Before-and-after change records
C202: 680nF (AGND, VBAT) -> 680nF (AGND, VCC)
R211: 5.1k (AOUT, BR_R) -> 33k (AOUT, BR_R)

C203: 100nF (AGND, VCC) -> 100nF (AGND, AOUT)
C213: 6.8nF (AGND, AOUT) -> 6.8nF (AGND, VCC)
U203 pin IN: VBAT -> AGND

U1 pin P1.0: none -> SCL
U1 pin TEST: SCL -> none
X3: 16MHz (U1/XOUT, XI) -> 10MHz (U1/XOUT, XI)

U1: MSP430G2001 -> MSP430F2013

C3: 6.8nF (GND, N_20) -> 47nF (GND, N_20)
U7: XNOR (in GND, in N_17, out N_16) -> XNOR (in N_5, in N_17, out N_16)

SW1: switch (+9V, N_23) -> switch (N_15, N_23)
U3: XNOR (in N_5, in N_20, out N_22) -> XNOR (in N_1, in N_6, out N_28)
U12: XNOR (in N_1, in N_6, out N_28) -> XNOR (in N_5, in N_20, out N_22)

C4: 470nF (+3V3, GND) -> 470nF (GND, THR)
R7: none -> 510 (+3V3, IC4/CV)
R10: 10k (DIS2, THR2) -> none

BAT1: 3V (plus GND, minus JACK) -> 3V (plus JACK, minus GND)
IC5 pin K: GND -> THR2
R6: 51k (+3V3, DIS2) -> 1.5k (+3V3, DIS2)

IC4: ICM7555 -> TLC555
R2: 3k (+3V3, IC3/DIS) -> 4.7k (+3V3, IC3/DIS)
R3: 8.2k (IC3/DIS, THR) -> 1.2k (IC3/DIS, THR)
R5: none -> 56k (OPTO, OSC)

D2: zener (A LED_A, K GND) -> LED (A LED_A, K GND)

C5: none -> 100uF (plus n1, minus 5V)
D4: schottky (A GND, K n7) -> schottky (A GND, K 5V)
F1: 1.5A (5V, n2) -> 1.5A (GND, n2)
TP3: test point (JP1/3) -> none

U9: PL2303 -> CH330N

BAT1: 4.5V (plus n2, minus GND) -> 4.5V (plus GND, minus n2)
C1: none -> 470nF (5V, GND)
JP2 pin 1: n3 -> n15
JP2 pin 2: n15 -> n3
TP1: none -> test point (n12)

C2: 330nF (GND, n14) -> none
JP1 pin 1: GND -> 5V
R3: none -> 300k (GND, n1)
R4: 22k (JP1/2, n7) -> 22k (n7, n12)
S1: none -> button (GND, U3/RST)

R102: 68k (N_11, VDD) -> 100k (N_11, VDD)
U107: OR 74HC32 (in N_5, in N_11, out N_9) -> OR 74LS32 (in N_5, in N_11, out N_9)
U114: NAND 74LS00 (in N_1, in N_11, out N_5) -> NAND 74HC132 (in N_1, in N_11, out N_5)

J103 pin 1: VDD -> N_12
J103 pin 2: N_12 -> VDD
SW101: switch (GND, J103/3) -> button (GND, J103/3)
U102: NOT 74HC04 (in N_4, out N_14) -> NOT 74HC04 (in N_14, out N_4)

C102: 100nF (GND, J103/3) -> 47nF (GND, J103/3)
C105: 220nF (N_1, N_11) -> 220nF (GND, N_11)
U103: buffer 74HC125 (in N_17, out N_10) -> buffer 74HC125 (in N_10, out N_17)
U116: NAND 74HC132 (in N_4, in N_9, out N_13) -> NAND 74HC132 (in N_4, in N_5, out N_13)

→ **Exercise directions**
Word for word, retype all of the entries above.

→ **Answer for this exercise**
C202: 680nF (AGND, VBAT) -> 680nF (AGND, VCC)
R211: 5.1k (AOUT, BR_R) -> 33k (AOUT, BR_R)

C203: 100nF (AGND, VCC) -> 100nF (AGND, AOUT)
C213: 6.8nF (AGND, AOUT) -> 6.8nF (AGND, VCC)
U203 pin IN: VBAT -> AGND

U1 pin P1.0: none -> SCL
U1 pin TEST: SCL -> none
X3: 16MHz (U1/XOUT, XI) -> 10MHz (U1/XOUT, XI)

U1: MSP430G2001 -> MSP430F2013

C3: 6.8nF (GND, N_20) -> 47nF (GND, N_20)
U7: XNOR (in GND, in N_17, out N_16) -> XNOR (in N_5, in N_17, out N_16)

SW1: switch (+9V, N_23) -> switch (N_15, N_23)
U3: XNOR (in N_5, in N_20, out N_22) -> XNOR (in N_1, in N_6, out N_28)
U12: XNOR (in N_1, in N_6, out N_28) -> XNOR (in N_5, in N_20, out N_22)

C4: 470nF (+3V3, GND) -> 470nF (GND, THR)
R7: none -> 510 (+3V3, IC4/CV)
R10: 10k (DIS2, THR2) -> none

BAT1: 3V (plus GND, minus JACK) -> 3V (plus JACK, minus GND)
IC5 pin K: GND -> THR2
R6: 51k (+3V3, DIS2) -> 1.5k (+3V3, DIS2)

IC4: ICM7555 -> TLC555
R2: 3k (+3V3, IC3/DIS) -> 4.7k (+3V3, IC3/DIS)
R3: 8.2k (IC3/DIS, THR) -> 1.2k (IC3/DIS, THR)
R5: none -> 56k (OPTO, OSC)

D2: zener (A LED_A, K GND) -> LED (A LED_A, K GND)

C5: none -> 100uF (plus n1, minus 5V)
D4: schottky (A GND, K n7) -> schottky (A GND, K 5V)
F1: 1.5A (5V, n2) -> 1.5A (GND, n2)
TP3: test point (JP1/3) -> none

U9: PL2303 -> CH330N

BAT1: 4.5V (plus n2, minus GND) -> 4.5V (plus GND, minus n2)
C1: none -> 470nF (5V, GND)
JP2 pin 1: n3 -> n15
JP2 pin 2: n15 -> n3
TP1: none -> test point (n12)

C2: 330nF (GND, n14) -> none
JP1 pin 1: GND -> 5V
R3: none -> 300k (GND, n1)
R4: 22k (JP1/2, n7) -> 22k (n7, n12)
S1: none -> button (GND, U3/RST)

R102: 68k (N_11, VDD) -> 100k (N_11, VDD)
U107: OR 74HC32 (in N_5, in N_11, out N_9) -> OR 74LS32 (in N_5, in N_11, out N_9)
U114: NAND 74LS00 (in N_1, in N_11, out N_5) -> NAND 74HC132 (in N_1, in N_11, out N_5)

J103 pin 1: VDD -> N_12
J103 pin 2: N_12 -> VDD
SW101: switch (GND, J103/3) -> button (GND, J103/3)
U102: NOT 74HC04 (in N_4, out N_14) -> NOT 74HC04 (in N_14, out N_4)

C102: 100nF (GND, J103/3) -> 47nF (GND, J103/3)
C105: 220nF (N_1, N_11) -> 220nF (GND, N_11)
U103: buffer 74HC125 (in N_17, out N_10) -> buffer 74HC125 (in N_10, out N_17)
U116: NAND 74HC132 (in N_4, in N_9, out N_13) -> NAND 74HC132 (in N_4, in N_5, out N_13)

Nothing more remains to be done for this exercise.